_THE PROBLEM_
From the entries below, return only the lines starting at the one that contains "S3: switch (GND, SIG5) -> button (GND, SIG5)" and ending at the one that contains "SW201: switch (COM, n10) -> button (COM, n10)", exactly as they stand.

_RECORDS PROVIDED_
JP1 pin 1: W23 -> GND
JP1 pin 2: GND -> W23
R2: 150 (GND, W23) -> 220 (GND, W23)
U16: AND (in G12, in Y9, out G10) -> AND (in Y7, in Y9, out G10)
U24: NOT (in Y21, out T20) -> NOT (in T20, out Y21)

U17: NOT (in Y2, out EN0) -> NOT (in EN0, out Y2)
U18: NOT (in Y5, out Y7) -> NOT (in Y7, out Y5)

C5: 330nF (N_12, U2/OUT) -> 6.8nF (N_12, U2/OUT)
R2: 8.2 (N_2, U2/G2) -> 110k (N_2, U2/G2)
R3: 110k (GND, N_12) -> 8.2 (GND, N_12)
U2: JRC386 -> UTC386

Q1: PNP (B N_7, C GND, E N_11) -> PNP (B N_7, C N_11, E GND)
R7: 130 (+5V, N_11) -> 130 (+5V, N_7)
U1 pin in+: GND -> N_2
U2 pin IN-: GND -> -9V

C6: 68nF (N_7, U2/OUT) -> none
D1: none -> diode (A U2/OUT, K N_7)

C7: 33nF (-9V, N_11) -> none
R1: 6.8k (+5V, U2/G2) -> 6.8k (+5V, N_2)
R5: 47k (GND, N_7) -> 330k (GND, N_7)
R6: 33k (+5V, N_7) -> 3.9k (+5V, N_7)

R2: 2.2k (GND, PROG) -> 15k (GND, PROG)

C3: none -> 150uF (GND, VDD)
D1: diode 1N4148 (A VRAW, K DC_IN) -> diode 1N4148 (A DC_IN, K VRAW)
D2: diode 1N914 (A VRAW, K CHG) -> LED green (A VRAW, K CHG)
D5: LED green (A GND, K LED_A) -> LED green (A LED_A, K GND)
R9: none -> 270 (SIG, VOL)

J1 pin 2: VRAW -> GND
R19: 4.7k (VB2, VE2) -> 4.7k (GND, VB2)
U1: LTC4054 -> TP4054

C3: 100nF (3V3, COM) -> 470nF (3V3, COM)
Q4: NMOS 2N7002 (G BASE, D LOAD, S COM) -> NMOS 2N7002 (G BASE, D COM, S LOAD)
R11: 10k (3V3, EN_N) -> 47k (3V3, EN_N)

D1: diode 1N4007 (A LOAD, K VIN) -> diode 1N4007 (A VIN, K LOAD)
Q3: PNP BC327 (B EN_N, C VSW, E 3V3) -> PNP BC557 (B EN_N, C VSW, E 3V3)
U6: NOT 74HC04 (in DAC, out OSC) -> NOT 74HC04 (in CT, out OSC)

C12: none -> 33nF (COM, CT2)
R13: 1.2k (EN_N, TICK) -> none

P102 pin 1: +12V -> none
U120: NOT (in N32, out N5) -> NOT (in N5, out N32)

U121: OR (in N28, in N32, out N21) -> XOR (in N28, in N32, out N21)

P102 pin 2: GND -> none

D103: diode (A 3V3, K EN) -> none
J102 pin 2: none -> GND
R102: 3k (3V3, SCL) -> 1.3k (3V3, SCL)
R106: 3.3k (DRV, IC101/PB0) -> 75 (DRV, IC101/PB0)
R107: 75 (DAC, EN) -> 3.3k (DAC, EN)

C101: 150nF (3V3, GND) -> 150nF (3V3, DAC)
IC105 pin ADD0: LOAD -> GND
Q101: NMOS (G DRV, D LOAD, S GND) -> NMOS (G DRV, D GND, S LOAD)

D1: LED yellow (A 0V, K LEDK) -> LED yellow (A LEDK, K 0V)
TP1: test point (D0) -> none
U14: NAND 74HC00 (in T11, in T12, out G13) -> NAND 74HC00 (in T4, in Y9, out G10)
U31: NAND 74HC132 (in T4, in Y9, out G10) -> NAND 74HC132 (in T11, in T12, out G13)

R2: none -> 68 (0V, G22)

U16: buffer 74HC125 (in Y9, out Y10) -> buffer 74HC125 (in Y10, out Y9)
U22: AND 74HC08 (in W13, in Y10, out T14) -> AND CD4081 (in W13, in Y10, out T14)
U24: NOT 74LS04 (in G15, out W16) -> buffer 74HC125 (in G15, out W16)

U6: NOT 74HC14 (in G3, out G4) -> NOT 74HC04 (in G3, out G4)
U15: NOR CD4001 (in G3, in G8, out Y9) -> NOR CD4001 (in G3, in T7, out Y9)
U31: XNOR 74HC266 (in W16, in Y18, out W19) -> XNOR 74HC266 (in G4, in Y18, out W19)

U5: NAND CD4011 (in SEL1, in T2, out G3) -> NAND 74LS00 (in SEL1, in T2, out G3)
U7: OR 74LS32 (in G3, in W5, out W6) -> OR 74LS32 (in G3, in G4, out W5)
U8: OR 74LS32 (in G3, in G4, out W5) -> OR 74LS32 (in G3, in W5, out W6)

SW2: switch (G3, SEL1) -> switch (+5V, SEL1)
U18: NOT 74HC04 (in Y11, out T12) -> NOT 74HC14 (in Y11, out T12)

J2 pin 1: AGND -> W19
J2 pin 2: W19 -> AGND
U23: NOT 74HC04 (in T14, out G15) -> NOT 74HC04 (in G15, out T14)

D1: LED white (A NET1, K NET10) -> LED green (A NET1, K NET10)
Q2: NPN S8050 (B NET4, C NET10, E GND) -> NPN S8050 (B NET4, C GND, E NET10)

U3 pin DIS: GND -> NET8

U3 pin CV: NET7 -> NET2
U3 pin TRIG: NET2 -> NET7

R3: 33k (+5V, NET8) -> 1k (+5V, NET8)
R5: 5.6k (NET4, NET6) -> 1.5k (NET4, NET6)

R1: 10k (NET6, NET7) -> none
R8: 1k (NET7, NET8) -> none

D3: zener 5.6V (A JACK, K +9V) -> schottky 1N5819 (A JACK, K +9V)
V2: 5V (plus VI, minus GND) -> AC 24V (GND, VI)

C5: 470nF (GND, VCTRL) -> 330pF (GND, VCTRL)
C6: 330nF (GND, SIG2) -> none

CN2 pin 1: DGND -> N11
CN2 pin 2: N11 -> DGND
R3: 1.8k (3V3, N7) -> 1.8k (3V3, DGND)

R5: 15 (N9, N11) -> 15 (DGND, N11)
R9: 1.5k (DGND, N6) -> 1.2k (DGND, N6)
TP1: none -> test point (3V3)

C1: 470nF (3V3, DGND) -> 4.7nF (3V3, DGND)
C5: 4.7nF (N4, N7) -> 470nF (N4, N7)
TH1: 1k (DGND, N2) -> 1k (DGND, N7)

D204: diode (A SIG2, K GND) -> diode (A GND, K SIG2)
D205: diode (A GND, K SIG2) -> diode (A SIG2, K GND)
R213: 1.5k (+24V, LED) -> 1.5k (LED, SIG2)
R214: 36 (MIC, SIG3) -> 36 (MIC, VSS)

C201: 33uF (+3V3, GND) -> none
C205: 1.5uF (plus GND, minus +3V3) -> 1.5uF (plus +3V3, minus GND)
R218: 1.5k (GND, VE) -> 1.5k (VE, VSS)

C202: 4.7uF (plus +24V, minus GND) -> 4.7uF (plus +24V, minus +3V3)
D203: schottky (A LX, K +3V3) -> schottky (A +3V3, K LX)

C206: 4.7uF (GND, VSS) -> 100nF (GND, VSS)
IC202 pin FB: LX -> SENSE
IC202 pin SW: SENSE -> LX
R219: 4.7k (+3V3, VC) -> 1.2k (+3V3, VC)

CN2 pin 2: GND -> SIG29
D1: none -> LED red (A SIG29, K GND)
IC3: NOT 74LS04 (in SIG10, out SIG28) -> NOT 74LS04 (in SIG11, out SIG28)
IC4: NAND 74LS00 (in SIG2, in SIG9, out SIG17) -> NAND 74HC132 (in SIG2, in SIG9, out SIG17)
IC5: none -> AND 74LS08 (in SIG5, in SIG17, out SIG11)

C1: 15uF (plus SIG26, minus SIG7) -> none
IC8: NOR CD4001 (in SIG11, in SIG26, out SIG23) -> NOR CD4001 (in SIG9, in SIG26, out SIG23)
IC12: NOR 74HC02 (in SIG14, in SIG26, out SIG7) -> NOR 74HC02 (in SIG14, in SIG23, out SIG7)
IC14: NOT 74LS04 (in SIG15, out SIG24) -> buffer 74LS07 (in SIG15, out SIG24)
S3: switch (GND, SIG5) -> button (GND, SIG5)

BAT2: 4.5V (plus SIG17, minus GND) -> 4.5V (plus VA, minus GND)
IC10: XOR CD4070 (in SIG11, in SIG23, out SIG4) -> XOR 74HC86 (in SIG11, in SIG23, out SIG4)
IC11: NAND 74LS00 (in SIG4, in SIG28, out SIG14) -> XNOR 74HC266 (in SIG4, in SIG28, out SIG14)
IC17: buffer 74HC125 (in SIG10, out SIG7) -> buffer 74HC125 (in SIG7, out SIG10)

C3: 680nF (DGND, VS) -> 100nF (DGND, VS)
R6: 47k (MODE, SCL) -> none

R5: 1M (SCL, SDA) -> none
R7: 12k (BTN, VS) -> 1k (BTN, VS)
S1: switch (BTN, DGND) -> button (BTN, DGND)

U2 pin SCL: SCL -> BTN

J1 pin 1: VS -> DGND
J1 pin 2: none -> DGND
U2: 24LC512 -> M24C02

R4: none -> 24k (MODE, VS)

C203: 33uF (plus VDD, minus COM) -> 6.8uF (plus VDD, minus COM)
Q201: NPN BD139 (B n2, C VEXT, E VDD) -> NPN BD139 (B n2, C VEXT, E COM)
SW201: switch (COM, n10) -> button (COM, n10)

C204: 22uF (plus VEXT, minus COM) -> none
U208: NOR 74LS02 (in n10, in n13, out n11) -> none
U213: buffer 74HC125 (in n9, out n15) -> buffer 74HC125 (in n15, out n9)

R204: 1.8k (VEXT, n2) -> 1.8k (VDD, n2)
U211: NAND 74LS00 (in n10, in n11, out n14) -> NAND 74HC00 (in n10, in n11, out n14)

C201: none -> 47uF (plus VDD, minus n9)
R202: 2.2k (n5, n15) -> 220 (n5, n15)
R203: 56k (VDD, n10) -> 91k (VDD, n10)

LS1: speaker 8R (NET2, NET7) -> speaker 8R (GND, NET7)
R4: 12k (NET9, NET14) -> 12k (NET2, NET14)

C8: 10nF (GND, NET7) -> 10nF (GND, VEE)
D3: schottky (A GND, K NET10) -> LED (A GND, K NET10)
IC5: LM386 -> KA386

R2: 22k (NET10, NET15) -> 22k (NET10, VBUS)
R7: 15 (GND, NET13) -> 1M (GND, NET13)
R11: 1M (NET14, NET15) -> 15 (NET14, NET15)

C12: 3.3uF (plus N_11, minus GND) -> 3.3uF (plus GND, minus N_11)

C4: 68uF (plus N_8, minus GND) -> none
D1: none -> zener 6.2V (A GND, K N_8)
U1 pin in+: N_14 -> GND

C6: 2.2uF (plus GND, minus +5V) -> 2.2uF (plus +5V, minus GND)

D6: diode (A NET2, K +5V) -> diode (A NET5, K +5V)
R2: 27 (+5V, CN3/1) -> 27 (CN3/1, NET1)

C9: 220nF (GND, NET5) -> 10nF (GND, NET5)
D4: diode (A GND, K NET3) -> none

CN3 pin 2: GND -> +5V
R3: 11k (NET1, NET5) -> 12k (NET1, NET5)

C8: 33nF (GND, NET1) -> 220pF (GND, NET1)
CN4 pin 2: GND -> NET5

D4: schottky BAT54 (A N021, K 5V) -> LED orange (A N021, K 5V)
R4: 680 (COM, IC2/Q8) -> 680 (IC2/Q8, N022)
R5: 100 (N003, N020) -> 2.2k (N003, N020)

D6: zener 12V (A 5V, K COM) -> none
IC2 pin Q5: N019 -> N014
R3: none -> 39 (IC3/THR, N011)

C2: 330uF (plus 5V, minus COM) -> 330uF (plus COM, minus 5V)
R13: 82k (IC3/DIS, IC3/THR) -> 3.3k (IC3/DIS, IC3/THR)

_COMPLETED TASK_
S3: switch (GND, SIG5) -> button (GND, SIG5)

BAT2: 4.5V (plus SIG17, minus GND) -> 4.5V (plus VA, minus GND)
IC10: XOR CD4070 (in SIG11, in SIG23, out SIG4) -> XOR 74HC86 (in SIG11, in SIG23, out SIG4)
IC11: NAND 74LS00 (in SIG4, in SIG28, out SIG14) -> XNOR 74HC266 (in SIG4, in SIG28, out SIG14)
IC17: buffer 74HC125 (in SIG10, out SIG7) -> buffer 74HC125 (in SIG7, out SIG10)

C3: 680nF (DGND, VS) -> 100nF (DGND, VS)
R6: 47k (MODE, SCL) -> none

R5: 1M (SCL, SDA) -> none
R7: 12k (BTN, VS) -> 1k (BTN, VS)
S1: switch (BTN, DGND) -> button (BTN, DGND)

U2 pin SCL: SCL -> BTN

J1 pin 1: VS -> DGND
J1 pin 2: none -> DGND
U2: 24LC512 -> M24C02

R4: none -> 24k (MODE, VS)

C203: 33uF (plus VDD, minus COM) -> 6.8uF (plus VDD, minus COM)
Q201: NPN BD139 (B n2, C VEXT, E VDD) -> NPN BD139 (B n2, C VEXT, E COM)
SW201: switch (COM, n10) -> button (COM, n10)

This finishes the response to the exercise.